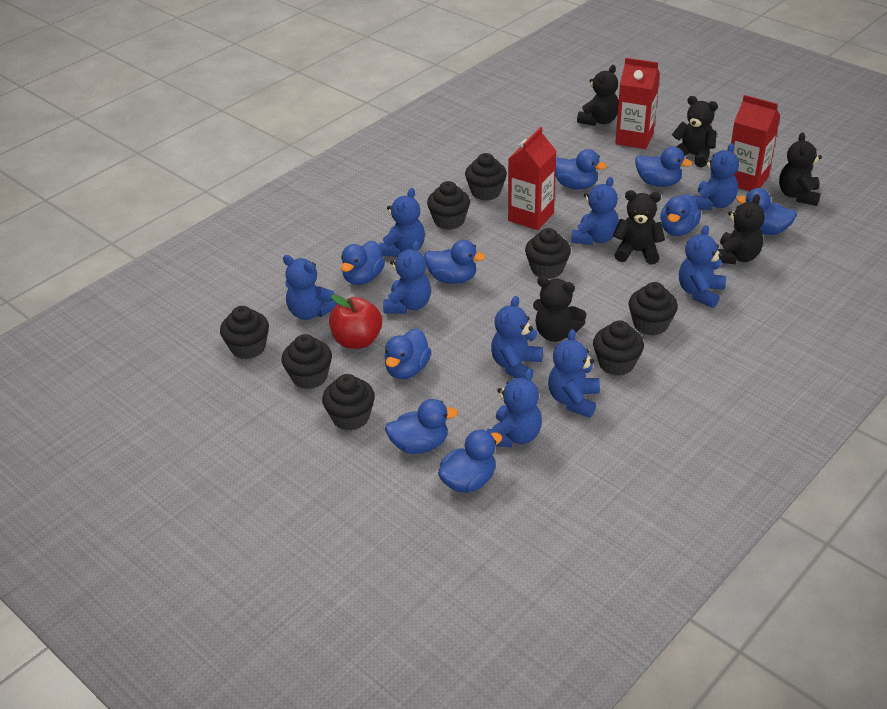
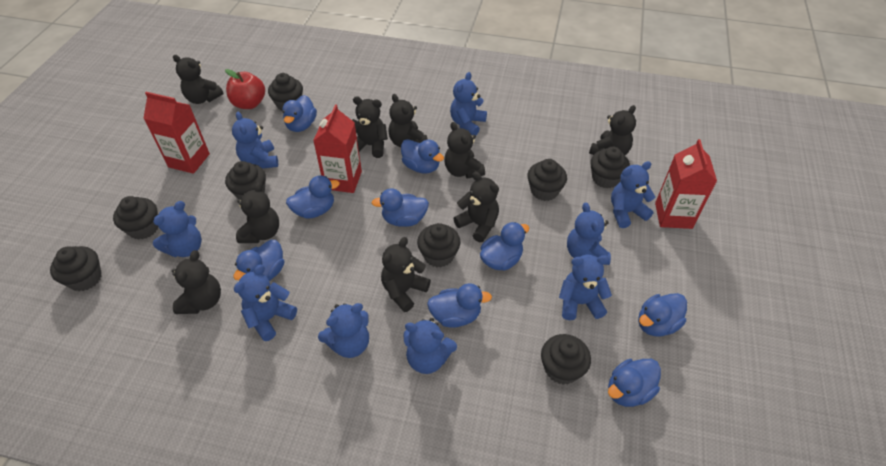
black teddy bear: [533,276,586,342] [577,65,619,126] [613,190,665,265] [672,96,718,168] [717,194,765,264] [779,132,822,206] = 6 -> [172,250,221,314] [173,55,223,104] [236,182,279,243] [352,96,388,158] [381,237,431,312] [388,94,428,147] [444,122,485,179] [453,172,499,242] [589,105,636,155] = 9

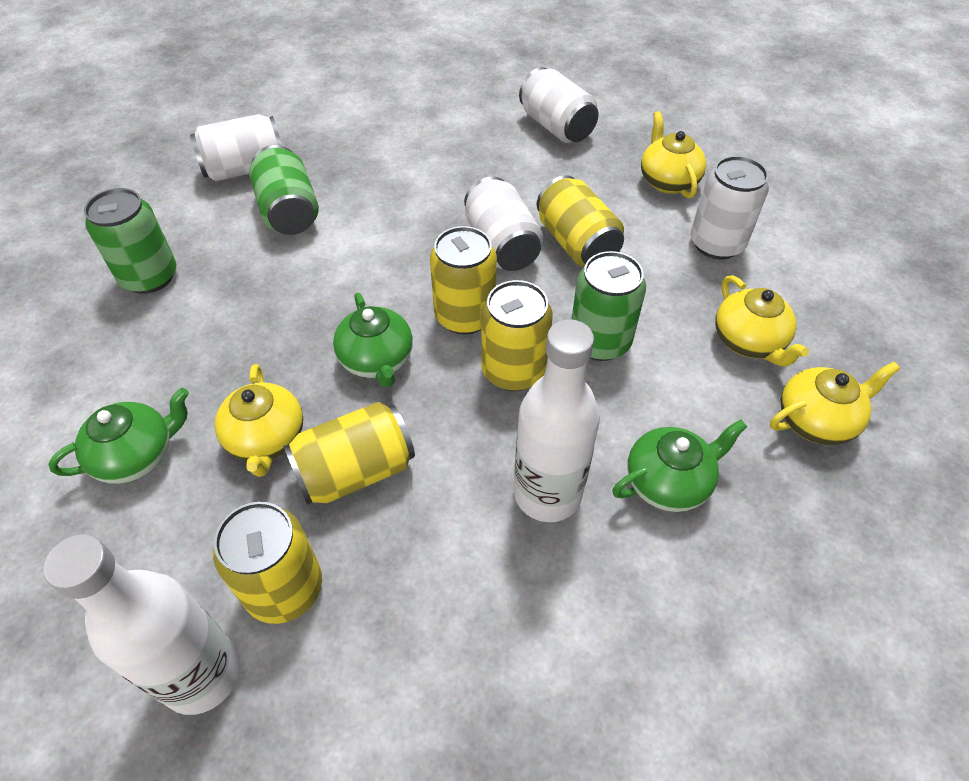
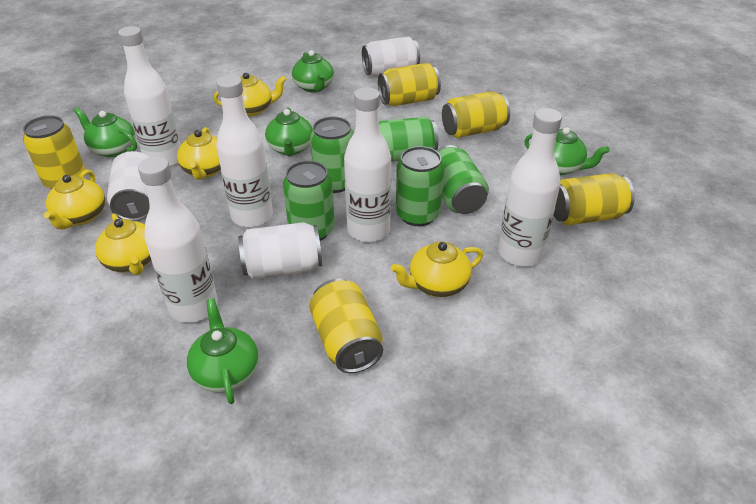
green can: [84,188,177,294] [249,145,319,235] [571,251,646,361] = 3 -> [283,161,335,241] [310,117,354,193] [379,117,438,162] [396,146,444,226] [436,145,489,214] = 5
green teapot: [48,388,189,484] [333,293,413,387] [612,420,747,512] = 3 -> [74,107,137,157] [187,298,259,404] [265,108,313,157] [292,50,334,92] [524,127,609,175] = 5
white bottle: [43,535,240,715] [514,319,600,522] = 2 -> [118,26,181,167] [138,157,218,323] [216,75,273,228] [344,87,391,242] [498,108,562,267] = 5
white can: [190,114,282,181] [464,177,543,271] [519,67,599,143] [691,156,769,259] = 4 -> [107,151,150,221] [238,222,322,280] [362,36,420,77] = 3
yellow teapot: [215,364,303,477] [641,111,706,199] [715,275,809,367] [770,362,900,445] = 4 -> [44,169,105,229] [95,214,152,275] [177,127,221,180] [214,73,287,117] [391,241,483,297] = 5

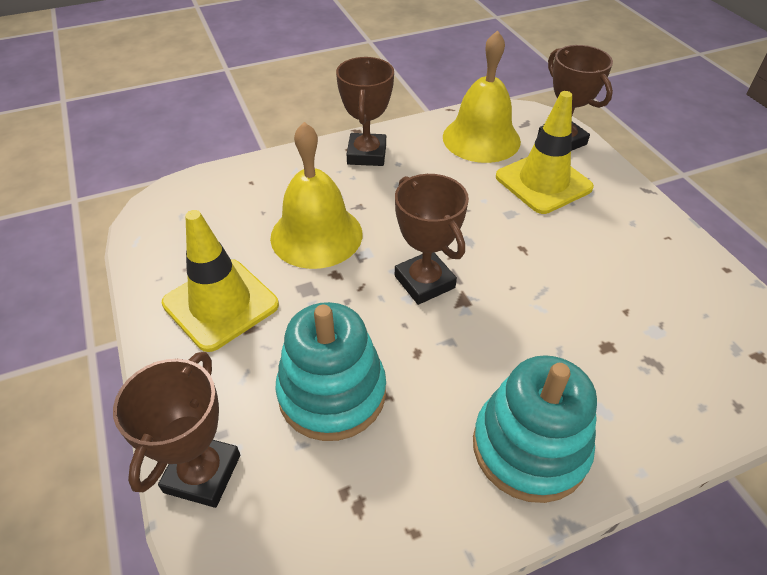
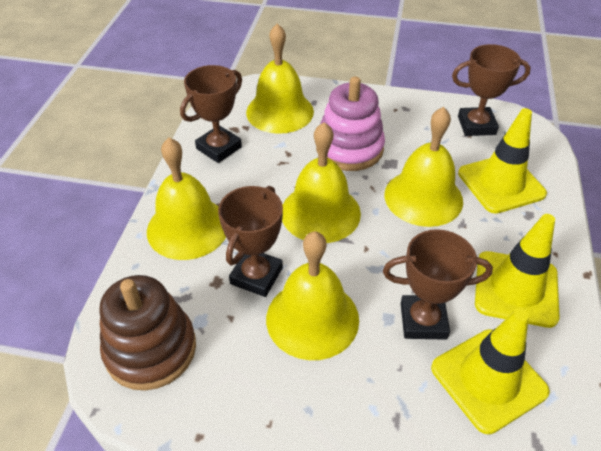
brown stacking toy: none = 0 -> [99,275,196,391] = 1
pink stacking toy: none = 0 -> [316,76,385,171] = 1
turquoise stacking toy: [275,302,386,441] [473,355,597,503] = 2 -> none = 0
yellow bell: [270,122,362,269] [443,30,521,163] = 2 -> [147,138,226,260] [246,23,314,134] [266,231,359,360] [282,122,361,243] [384,107,463,227] = 5
yellow traffic cone: [162,210,279,352] [496,91,594,214] = 2 -> [431,309,550,434] [458,108,547,214] [475,214,560,328] = 3

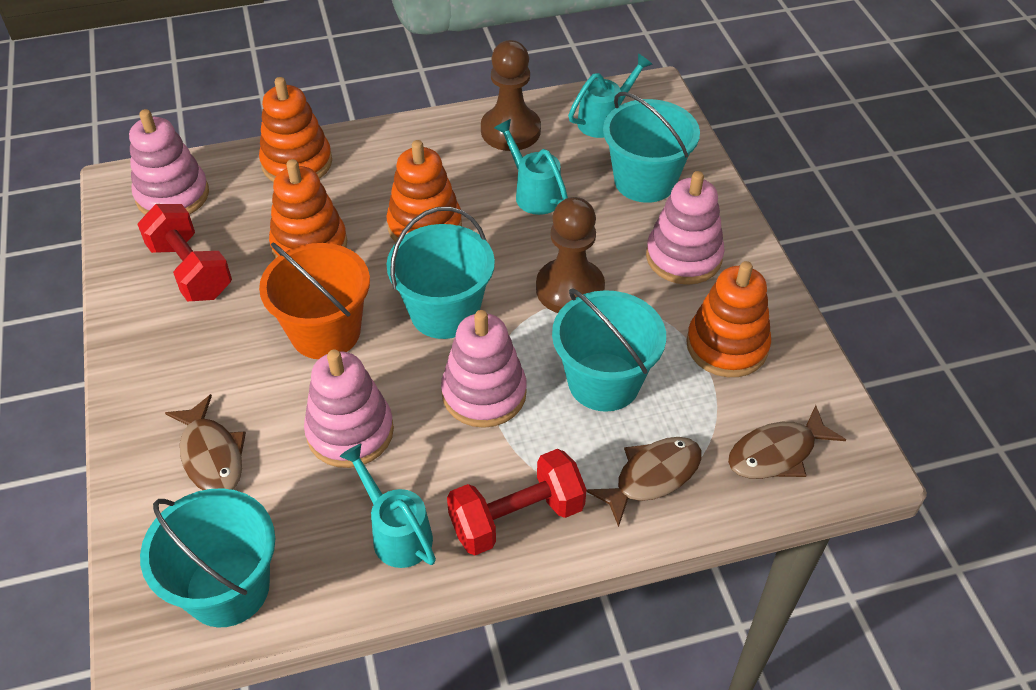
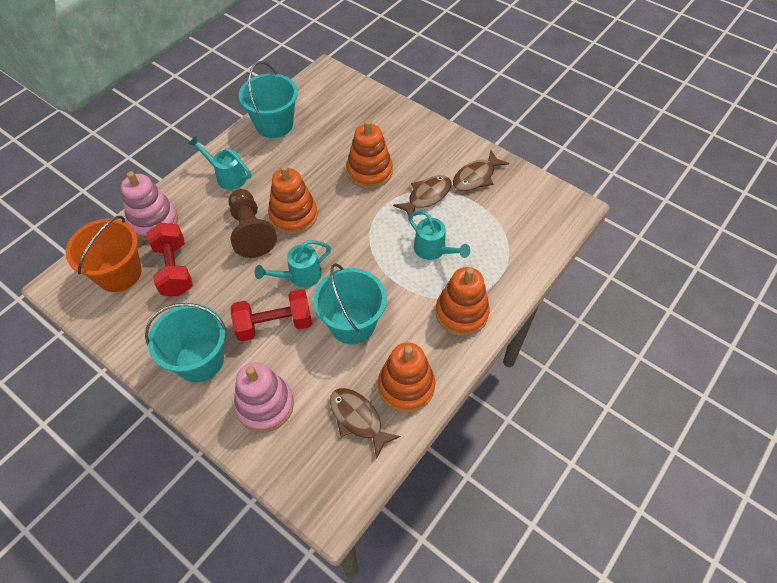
brown pawn: [481,40,541,151] [536,197,605,313] = 2 -> [229,189,277,258] = 1
pink stacking toy: [129,109,209,215] [304,350,394,468] [441,310,527,428] [646,171,725,285] = 4 -> [121,171,178,240] [234,362,294,433] = 2
turquoise bucket: [140,488,275,628] [387,207,495,339] [552,289,666,412] [603,92,700,203] = 4 -> [145,303,227,382] [239,61,298,138] [313,263,387,344] = 3

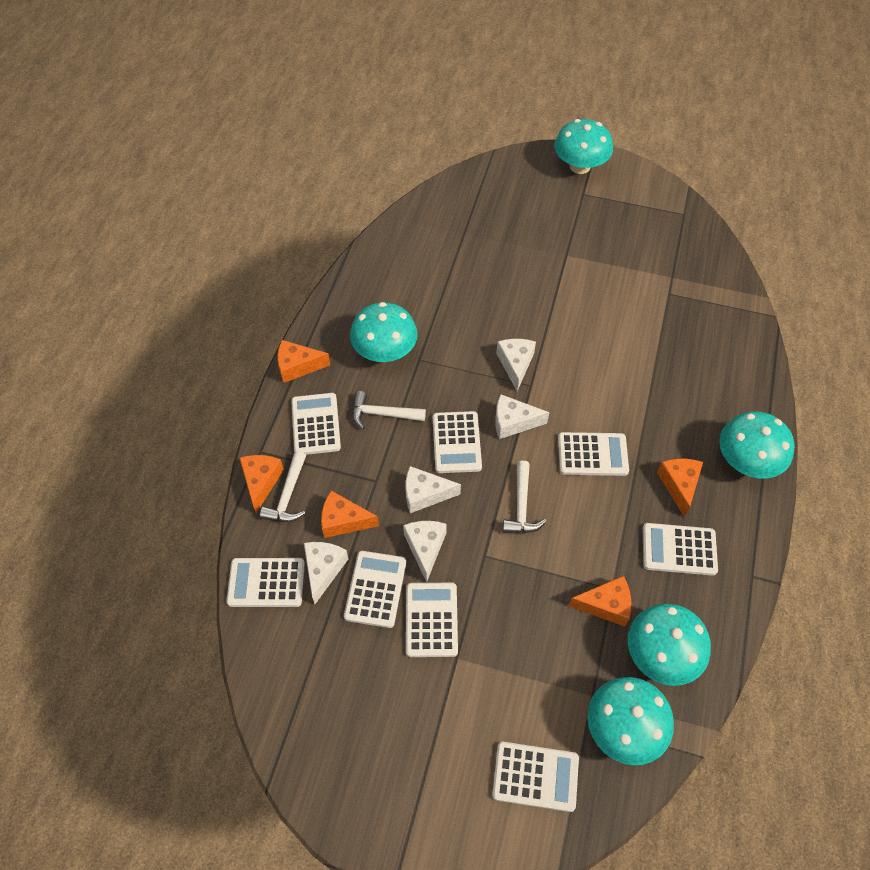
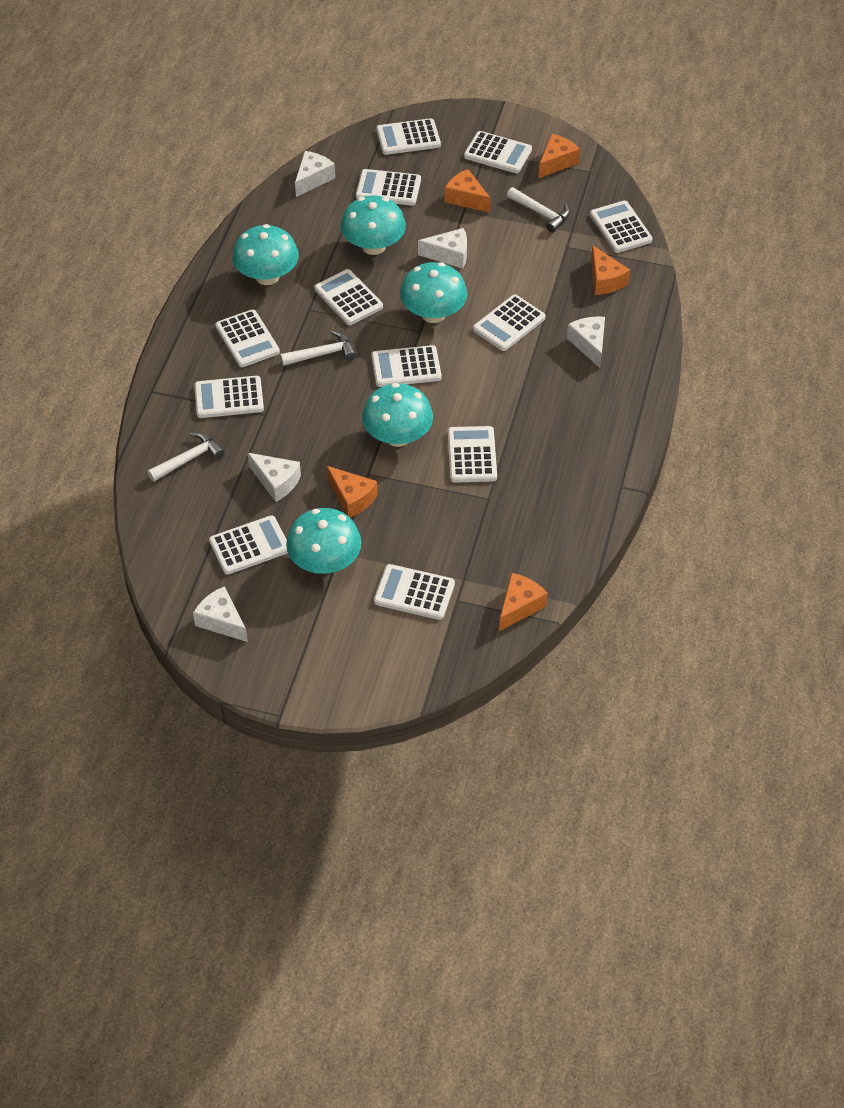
white calculator: [227,558,305,607] [291,393,341,455] [344,551,406,628] [406,583,458,657] [433,411,482,473] [492,742,579,812] [558,432,629,476] [643,523,718,576] = 8 -> [194,376,264,418] [209,515,288,575] [215,309,280,367] [314,269,383,325] [356,169,421,206] [371,345,441,387] [374,564,455,620] [376,118,441,155] [448,426,497,483] [464,131,532,173] [473,295,546,351] [590,200,653,253] = 12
▬▬▬
Brief:
Write out the whole listing above exactly; do not include the pictures.

Exercise response:
black teddy bear: [533,276,586,342] [577,65,619,126] [613,190,665,265] [672,96,718,168] [717,194,765,264] [779,132,822,206] = 6 -> [172,250,221,314] [173,55,223,104] [236,182,279,243] [352,96,388,158] [381,237,431,312] [388,94,428,147] [444,122,485,179] [453,172,499,242] [589,105,636,155] = 9

green can: [84,188,177,294] [249,145,319,235] [571,251,646,361] = 3 -> [283,161,335,241] [310,117,354,193] [379,117,438,162] [396,146,444,226] [436,145,489,214] = 5
green teapot: [48,388,189,484] [333,293,413,387] [612,420,747,512] = 3 -> [74,107,137,157] [187,298,259,404] [265,108,313,157] [292,50,334,92] [524,127,609,175] = 5
white bottle: [43,535,240,715] [514,319,600,522] = 2 -> [118,26,181,167] [138,157,218,323] [216,75,273,228] [344,87,391,242] [498,108,562,267] = 5
white can: [190,114,282,181] [464,177,543,271] [519,67,599,143] [691,156,769,259] = 4 -> [107,151,150,221] [238,222,322,280] [362,36,420,77] = 3
yellow teapot: [215,364,303,477] [641,111,706,199] [715,275,809,367] [770,362,900,445] = 4 -> [44,169,105,229] [95,214,152,275] [177,127,221,180] [214,73,287,117] [391,241,483,297] = 5

brown stacking toy: none = 0 -> [99,275,196,391] = 1
pink stacking toy: none = 0 -> [316,76,385,171] = 1
turquoise stacking toy: [275,302,386,441] [473,355,597,503] = 2 -> none = 0
yellow bell: [270,122,362,269] [443,30,521,163] = 2 -> [147,138,226,260] [246,23,314,134] [266,231,359,360] [282,122,361,243] [384,107,463,227] = 5
yellow traffic cone: [162,210,279,352] [496,91,594,214] = 2 -> [431,309,550,434] [458,108,547,214] [475,214,560,328] = 3

brown pawn: [481,40,541,151] [536,197,605,313] = 2 -> [229,189,277,258] = 1
pink stacking toy: [129,109,209,215] [304,350,394,468] [441,310,527,428] [646,171,725,285] = 4 -> [121,171,178,240] [234,362,294,433] = 2
turquoise bucket: [140,488,275,628] [387,207,495,339] [552,289,666,412] [603,92,700,203] = 4 -> [145,303,227,382] [239,61,298,138] [313,263,387,344] = 3

white calculator: [227,558,305,607] [291,393,341,455] [344,551,406,628] [406,583,458,657] [433,411,482,473] [492,742,579,812] [558,432,629,476] [643,523,718,576] = 8 -> [194,376,264,418] [209,515,288,575] [215,309,280,367] [314,269,383,325] [356,169,421,206] [371,345,441,387] [374,564,455,620] [376,118,441,155] [448,426,497,483] [464,131,532,173] [473,295,546,351] [590,200,653,253] = 12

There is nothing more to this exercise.